* _Problem description_: Among the records, how many lines carry the string "round"? Give that number with nothing added.

# # # # #

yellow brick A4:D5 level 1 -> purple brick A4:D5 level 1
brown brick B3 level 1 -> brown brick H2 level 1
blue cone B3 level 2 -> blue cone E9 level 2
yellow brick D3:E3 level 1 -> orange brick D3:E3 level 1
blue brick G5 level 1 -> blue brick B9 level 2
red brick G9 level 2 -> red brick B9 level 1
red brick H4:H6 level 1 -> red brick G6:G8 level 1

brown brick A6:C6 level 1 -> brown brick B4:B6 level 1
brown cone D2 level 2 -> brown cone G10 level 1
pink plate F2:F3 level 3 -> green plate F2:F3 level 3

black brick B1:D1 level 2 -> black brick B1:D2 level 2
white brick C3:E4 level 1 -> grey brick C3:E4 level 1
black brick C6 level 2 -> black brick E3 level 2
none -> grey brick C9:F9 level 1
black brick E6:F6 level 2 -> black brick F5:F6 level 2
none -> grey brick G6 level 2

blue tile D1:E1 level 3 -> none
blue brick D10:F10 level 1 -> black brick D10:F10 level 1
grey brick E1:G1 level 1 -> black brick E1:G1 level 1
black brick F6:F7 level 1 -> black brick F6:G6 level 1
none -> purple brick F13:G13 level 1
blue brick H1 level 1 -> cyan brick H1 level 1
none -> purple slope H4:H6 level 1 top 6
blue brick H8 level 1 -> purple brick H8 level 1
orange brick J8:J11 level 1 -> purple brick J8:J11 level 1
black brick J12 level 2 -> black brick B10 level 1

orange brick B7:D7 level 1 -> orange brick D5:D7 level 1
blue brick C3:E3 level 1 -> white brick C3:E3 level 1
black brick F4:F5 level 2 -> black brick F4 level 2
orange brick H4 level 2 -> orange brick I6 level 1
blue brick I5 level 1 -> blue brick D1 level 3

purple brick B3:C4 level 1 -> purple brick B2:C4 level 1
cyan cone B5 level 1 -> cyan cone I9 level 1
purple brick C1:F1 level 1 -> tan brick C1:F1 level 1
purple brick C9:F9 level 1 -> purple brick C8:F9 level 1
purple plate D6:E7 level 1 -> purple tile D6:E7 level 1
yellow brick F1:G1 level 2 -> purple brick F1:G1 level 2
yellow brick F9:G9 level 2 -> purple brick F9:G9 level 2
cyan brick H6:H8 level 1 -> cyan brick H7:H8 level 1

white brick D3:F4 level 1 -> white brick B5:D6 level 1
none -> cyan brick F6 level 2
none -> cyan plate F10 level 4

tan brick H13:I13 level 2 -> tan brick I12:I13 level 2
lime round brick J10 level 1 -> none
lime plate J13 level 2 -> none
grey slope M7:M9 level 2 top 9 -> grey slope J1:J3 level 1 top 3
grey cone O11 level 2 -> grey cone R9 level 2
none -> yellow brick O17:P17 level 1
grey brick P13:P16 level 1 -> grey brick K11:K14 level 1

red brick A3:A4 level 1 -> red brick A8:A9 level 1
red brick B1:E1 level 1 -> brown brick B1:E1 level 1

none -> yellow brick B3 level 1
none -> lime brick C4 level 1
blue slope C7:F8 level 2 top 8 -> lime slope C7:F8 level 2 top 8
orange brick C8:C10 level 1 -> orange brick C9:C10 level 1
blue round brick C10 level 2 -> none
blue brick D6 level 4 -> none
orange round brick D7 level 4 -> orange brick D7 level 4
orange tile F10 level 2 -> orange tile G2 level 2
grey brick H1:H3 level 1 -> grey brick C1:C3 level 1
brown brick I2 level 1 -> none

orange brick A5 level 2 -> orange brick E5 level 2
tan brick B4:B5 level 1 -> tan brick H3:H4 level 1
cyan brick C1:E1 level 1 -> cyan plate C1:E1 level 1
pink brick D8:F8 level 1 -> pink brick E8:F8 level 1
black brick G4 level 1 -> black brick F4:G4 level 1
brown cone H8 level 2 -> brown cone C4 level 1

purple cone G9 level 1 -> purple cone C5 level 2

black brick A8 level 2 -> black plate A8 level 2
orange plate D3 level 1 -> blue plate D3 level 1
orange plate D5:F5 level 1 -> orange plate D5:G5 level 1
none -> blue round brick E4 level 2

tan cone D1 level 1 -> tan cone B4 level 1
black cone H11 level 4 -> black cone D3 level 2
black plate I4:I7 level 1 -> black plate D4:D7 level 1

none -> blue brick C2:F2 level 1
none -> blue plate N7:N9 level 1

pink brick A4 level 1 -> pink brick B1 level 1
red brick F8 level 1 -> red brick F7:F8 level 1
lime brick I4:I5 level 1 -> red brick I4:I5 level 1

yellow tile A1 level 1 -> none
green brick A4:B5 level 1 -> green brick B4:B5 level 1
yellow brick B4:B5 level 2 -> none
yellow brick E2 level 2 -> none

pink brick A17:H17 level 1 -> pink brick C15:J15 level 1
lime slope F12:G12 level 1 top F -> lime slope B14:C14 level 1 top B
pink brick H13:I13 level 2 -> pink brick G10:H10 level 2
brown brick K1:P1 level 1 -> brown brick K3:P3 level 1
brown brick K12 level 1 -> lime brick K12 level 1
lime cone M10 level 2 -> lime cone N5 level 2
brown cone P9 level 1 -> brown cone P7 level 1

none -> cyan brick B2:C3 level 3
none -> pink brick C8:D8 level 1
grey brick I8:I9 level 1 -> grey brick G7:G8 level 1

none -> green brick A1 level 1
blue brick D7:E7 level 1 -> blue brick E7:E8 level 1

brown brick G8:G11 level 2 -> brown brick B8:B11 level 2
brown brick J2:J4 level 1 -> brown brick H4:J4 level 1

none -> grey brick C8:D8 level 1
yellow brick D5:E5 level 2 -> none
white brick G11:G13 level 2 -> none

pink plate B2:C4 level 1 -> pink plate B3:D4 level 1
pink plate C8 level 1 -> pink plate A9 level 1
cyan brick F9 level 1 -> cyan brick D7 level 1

# # # # #

* _Response for this exercise_: 4